## Data provided

● ● ● ●

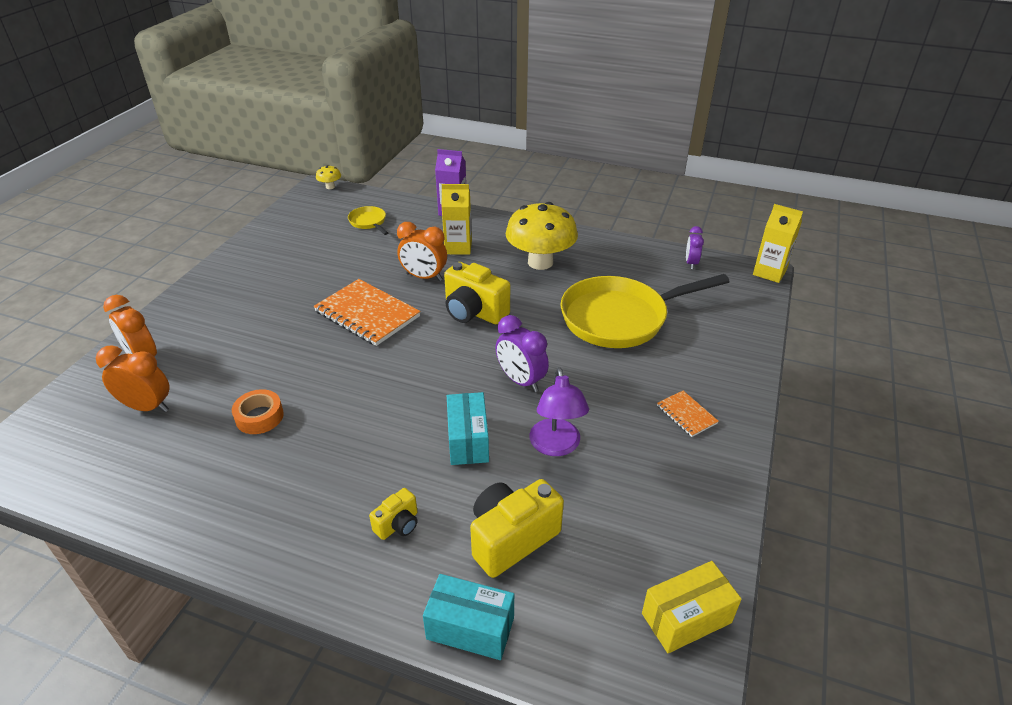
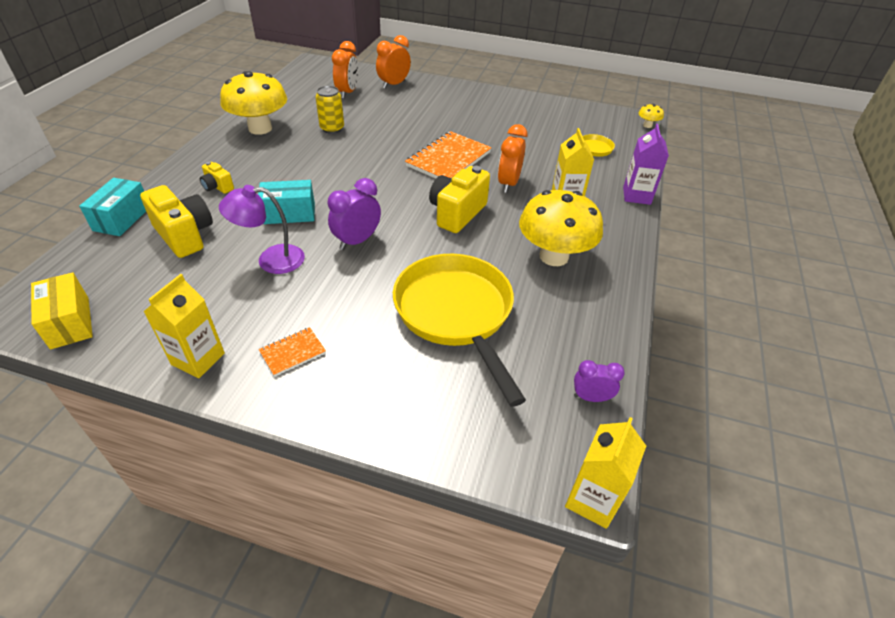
camera: 85 degrees right, 5 degrees up
orange tape [232,389,284,434] -> yellow can [315,86,344,134]
none -> yellow carton [144,274,225,378]
none -> yellow mushroom [220,71,287,135]

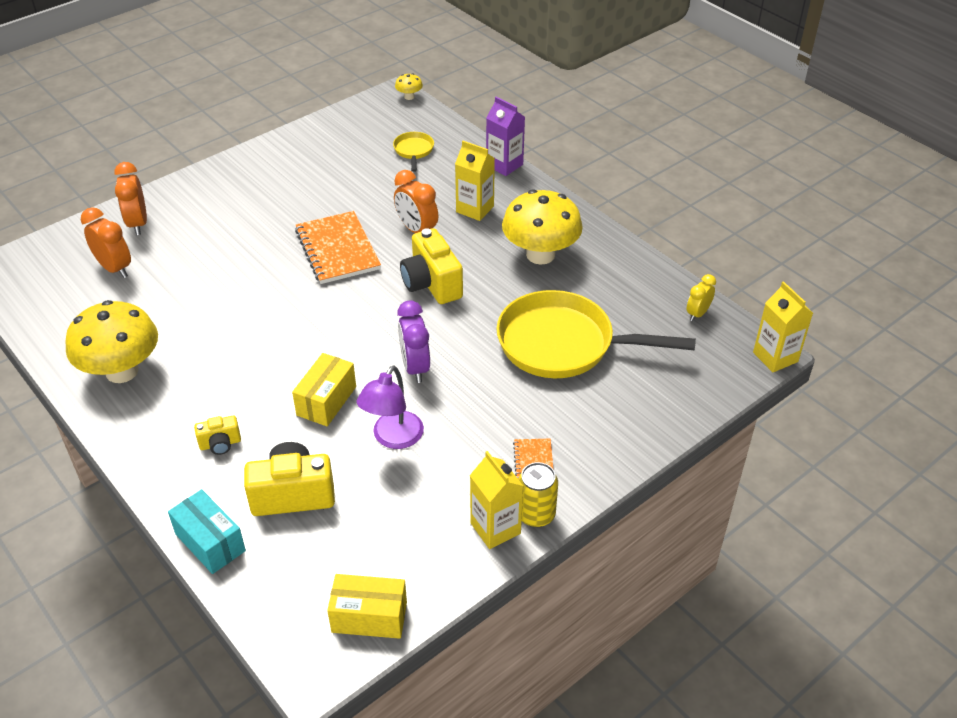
camera: 55 degrees left, 0 degrees up
turquoise box [258,180,315,224] -> yellow box [292,353,356,426]
yellow can [315,86,344,134] -> yellow can moved to [518,462,558,527]
purple clock [574,360,625,402] -> yellow clock [687,274,716,321]

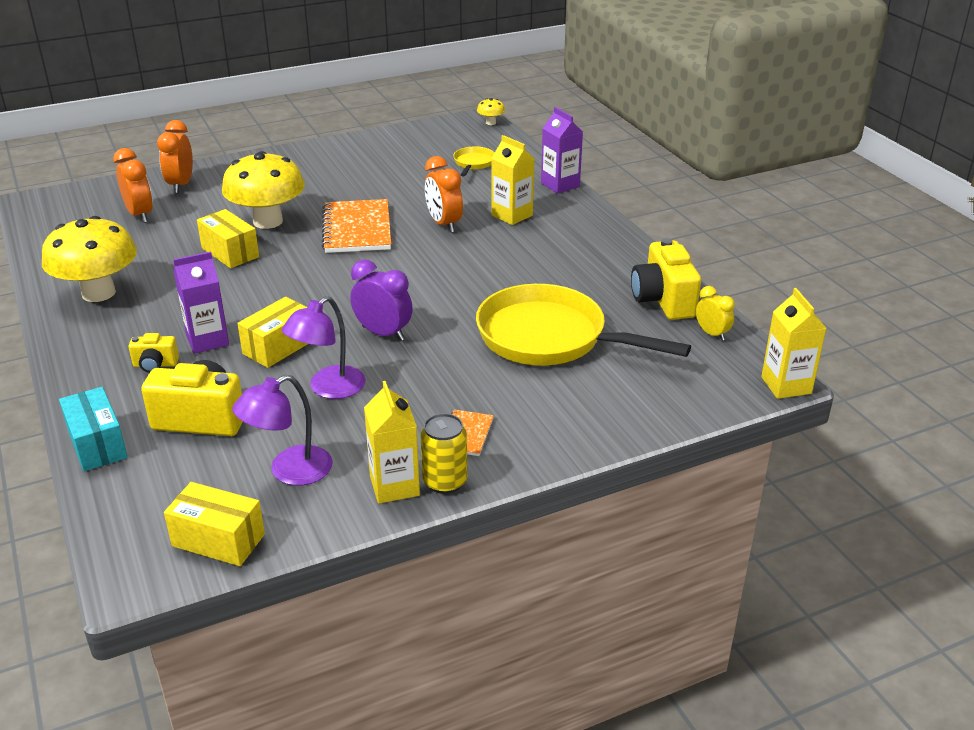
camera: 15 degrees right, 10 degrees down
purple clock [397,300,430,383] -> purple clock turned 120 degrees clockwise [350,260,413,341]
yellow camera [400,228,463,304] -> yellow camera moved to [631,238,701,320]
yellow mushroom [502,189,583,265] -> yellow mushroom moved to [222,151,305,229]
yellow clock [687,274,716,321] -> yellow clock turned 90 degrees clockwise [696,286,735,341]
none -> purple carton [173,252,229,354]
none -> yellow box [197,209,259,268]
none -> purple lamp [232,374,333,486]

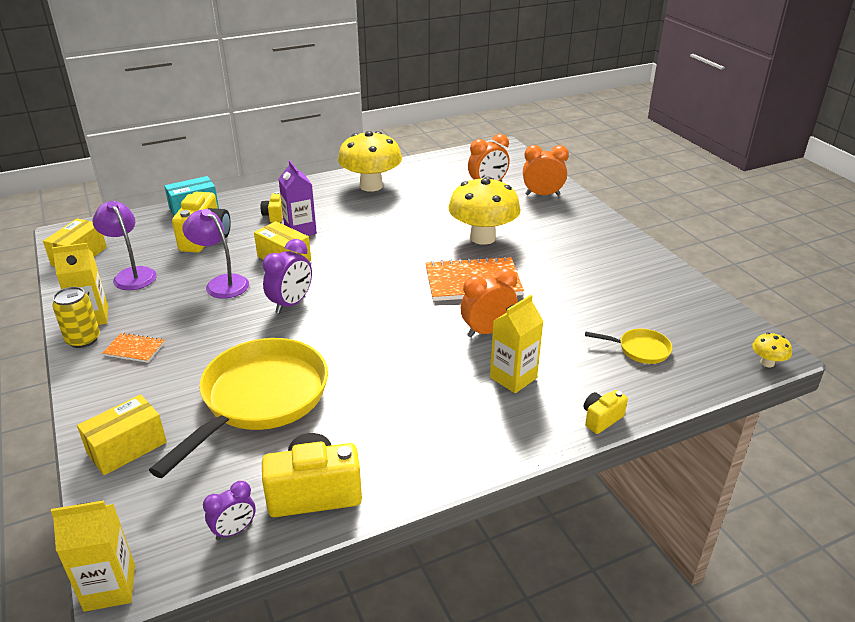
camera: 90 degrees right, 0 degrees up
yellow box [197,209,259,268] -> yellow box moved to [77,395,167,475]
purple carton [541,107,583,194] -> yellow camera [584,390,628,434]
yellow clock [696,286,735,341] -> purple clock [203,481,256,540]

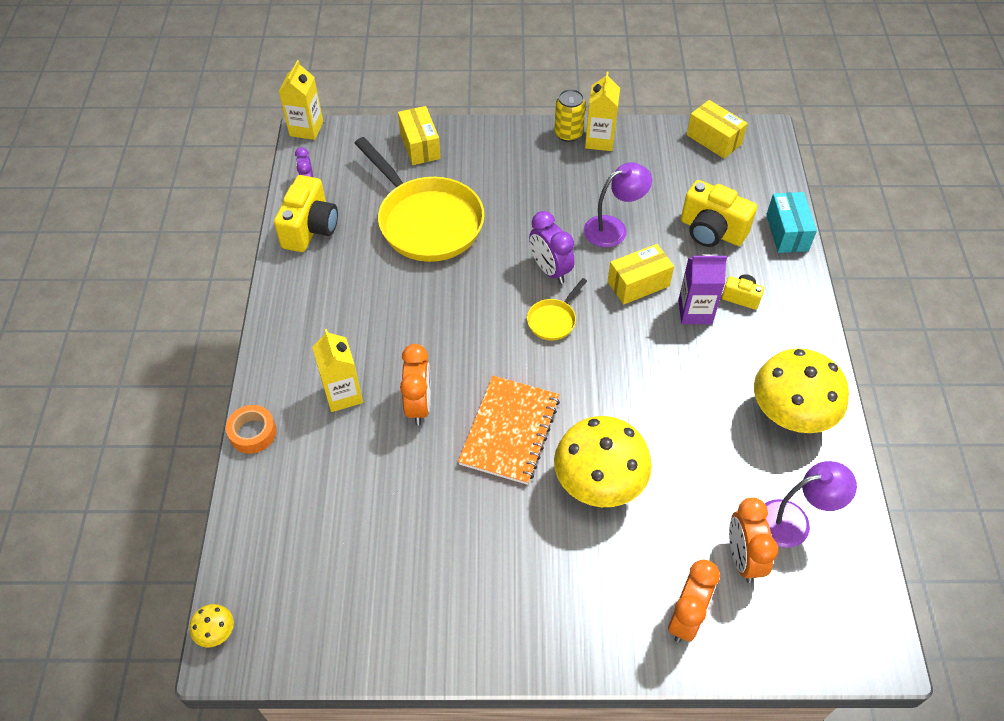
camera: 115 degrees right, 20 degrees up
purple lamp [93,201,157,290] -> purple lamp moved to [765,461,857,548]
orange notebook [103,333,165,363] -> none
yellow camera [584,390,628,434] -> orange tape [226,405,276,454]
yellow pan [585,329,673,364] -> yellow pan moved to [527,278,587,341]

● ● ● ●

Reproduce, with the pictures omitted, exactly those lines that run from the line with "none -> purple lamp [232,374,333,486]" to the last line of the material, both ends included.

## Output for this task
none -> purple lamp [232,374,333,486]

camera: 90 degrees right, 0 degrees up
yellow box [197,209,259,268] -> yellow box moved to [77,395,167,475]
purple carton [541,107,583,194] -> yellow camera [584,390,628,434]
yellow clock [696,286,735,341] -> purple clock [203,481,256,540]

camera: 115 degrees right, 20 degrees up
purple lamp [93,201,157,290] -> purple lamp moved to [765,461,857,548]
orange notebook [103,333,165,363] -> none
yellow camera [584,390,628,434] -> orange tape [226,405,276,454]
yellow pan [585,329,673,364] -> yellow pan moved to [527,278,587,341]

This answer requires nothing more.